# INPUT RECORDS

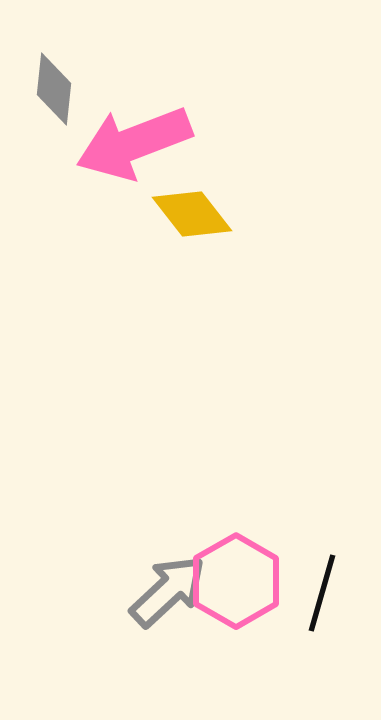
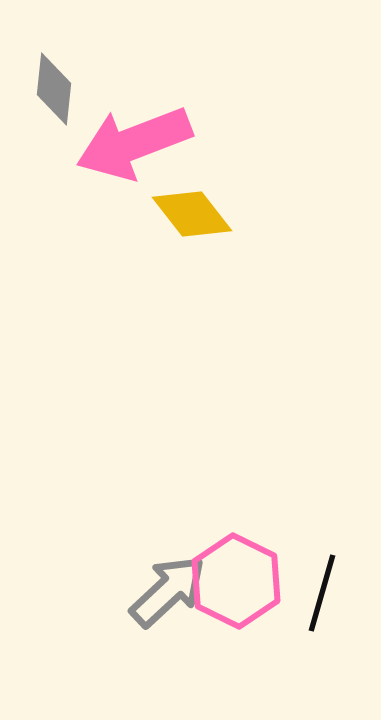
pink hexagon: rotated 4 degrees counterclockwise
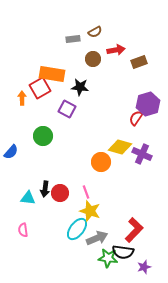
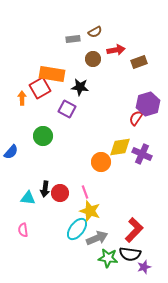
yellow diamond: rotated 25 degrees counterclockwise
pink line: moved 1 px left
black semicircle: moved 7 px right, 2 px down
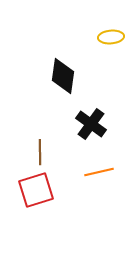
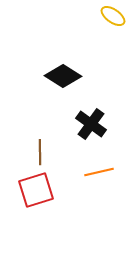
yellow ellipse: moved 2 px right, 21 px up; rotated 40 degrees clockwise
black diamond: rotated 66 degrees counterclockwise
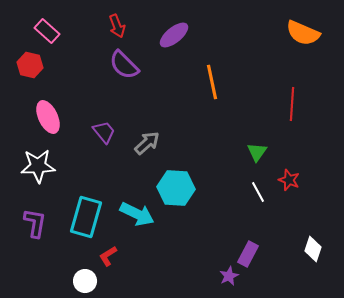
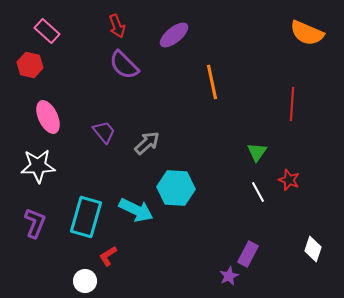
orange semicircle: moved 4 px right
cyan arrow: moved 1 px left, 4 px up
purple L-shape: rotated 12 degrees clockwise
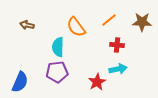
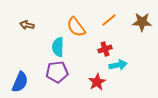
red cross: moved 12 px left, 4 px down; rotated 24 degrees counterclockwise
cyan arrow: moved 4 px up
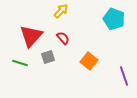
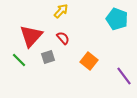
cyan pentagon: moved 3 px right
green line: moved 1 px left, 3 px up; rotated 28 degrees clockwise
purple line: rotated 18 degrees counterclockwise
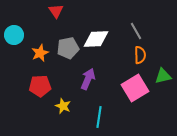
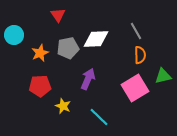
red triangle: moved 2 px right, 4 px down
cyan line: rotated 55 degrees counterclockwise
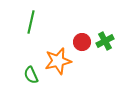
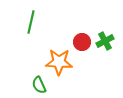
orange star: moved 1 px right, 1 px down; rotated 16 degrees clockwise
green semicircle: moved 8 px right, 10 px down
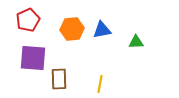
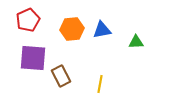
brown rectangle: moved 2 px right, 3 px up; rotated 25 degrees counterclockwise
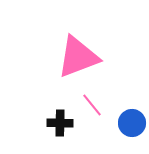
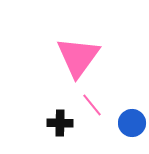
pink triangle: rotated 33 degrees counterclockwise
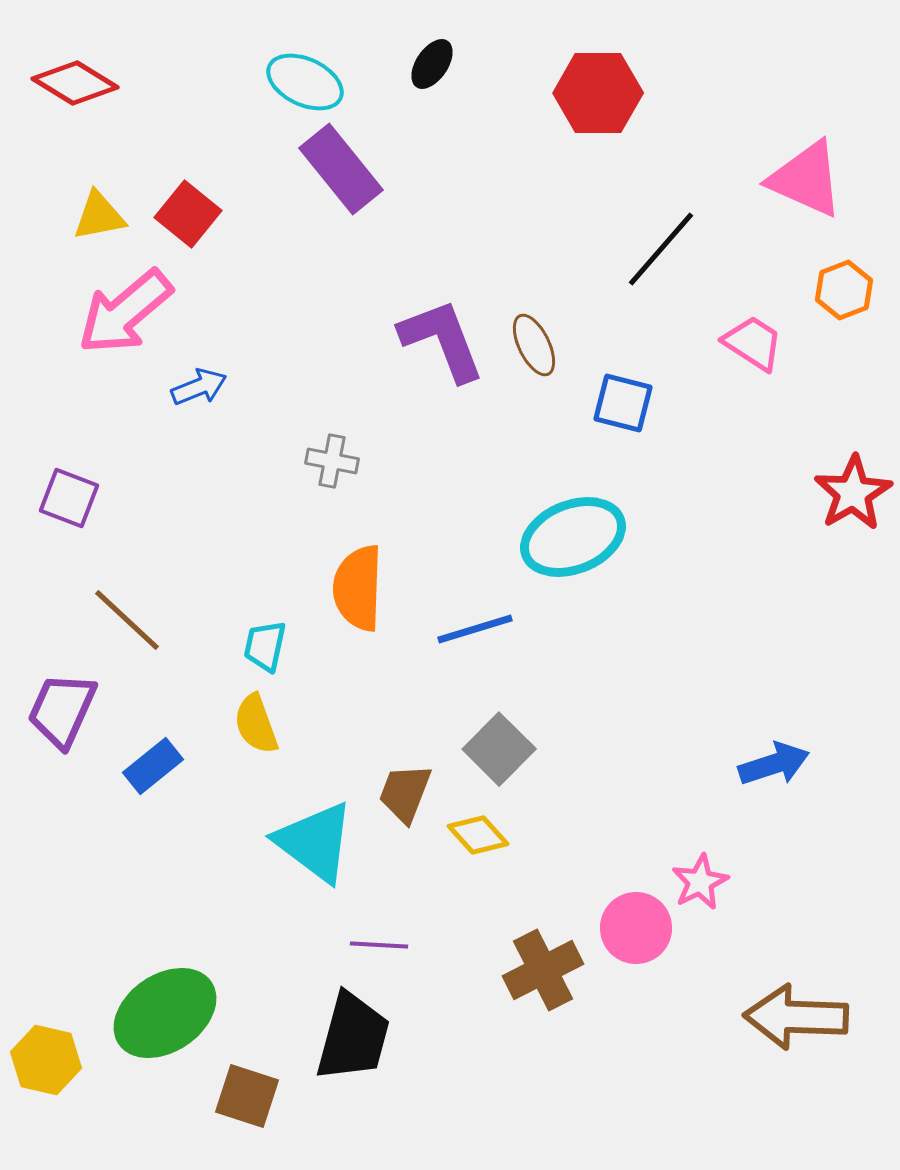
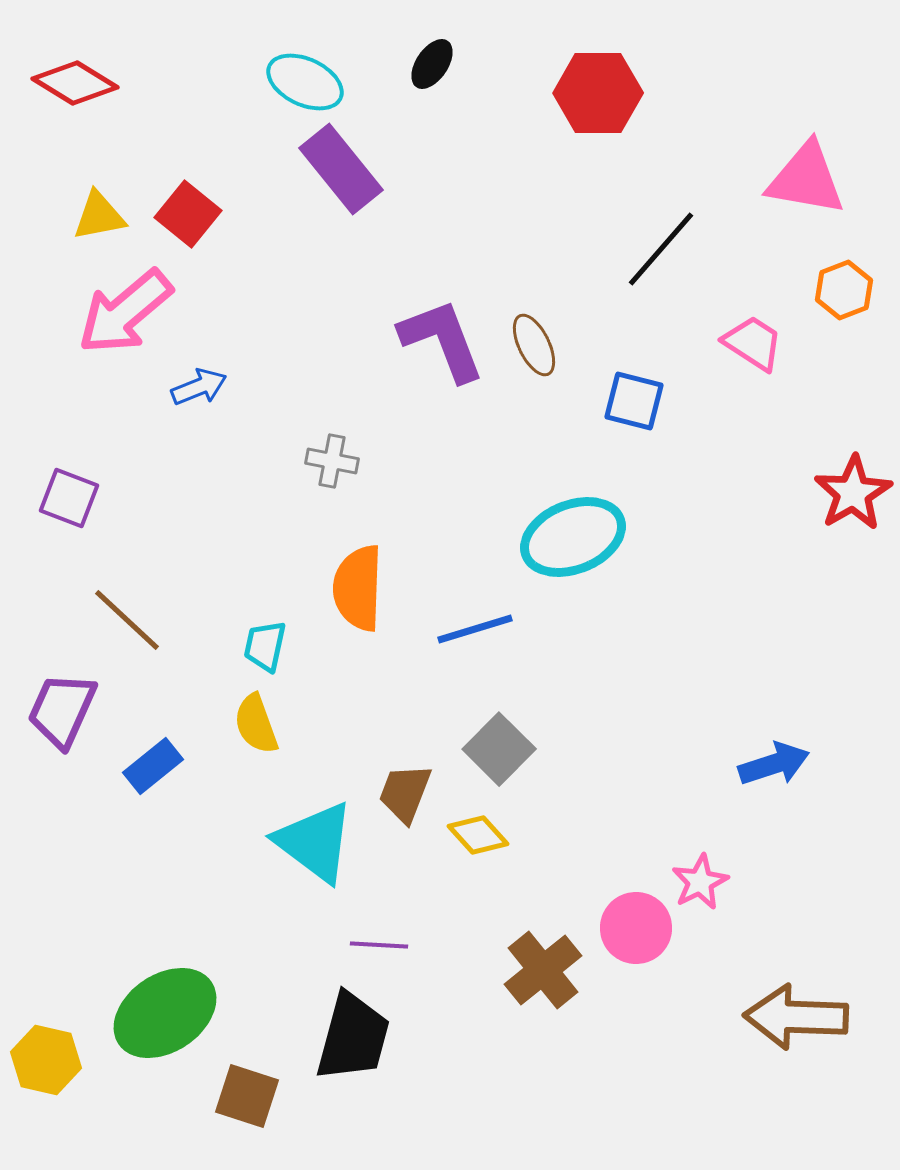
pink triangle at (806, 179): rotated 14 degrees counterclockwise
blue square at (623, 403): moved 11 px right, 2 px up
brown cross at (543, 970): rotated 12 degrees counterclockwise
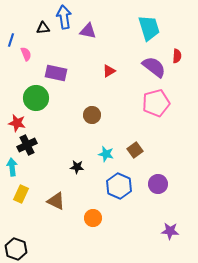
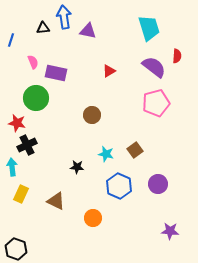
pink semicircle: moved 7 px right, 8 px down
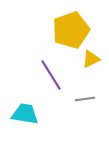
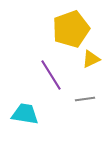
yellow pentagon: moved 1 px up
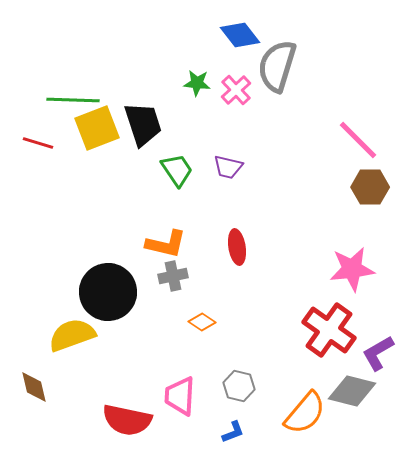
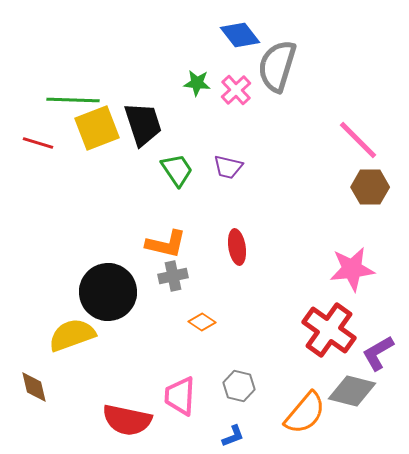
blue L-shape: moved 4 px down
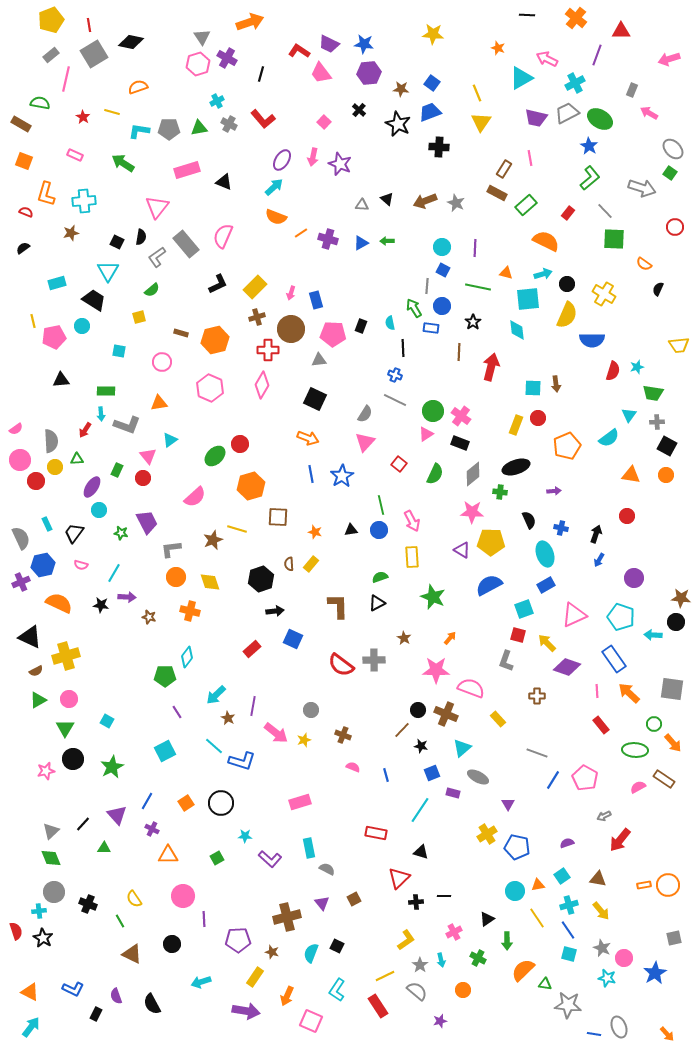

# TASK TO CARRY OUT
From the line containing "brown cross at" through the last line of the data above, write out every line word for word, and nothing else. Do not include the pictures.

# TASK ANSWER
brown cross at (543, 970): rotated 12 degrees counterclockwise
pink semicircle: moved 7 px right, 8 px down
yellow pentagon: moved 1 px up
blue L-shape: moved 4 px down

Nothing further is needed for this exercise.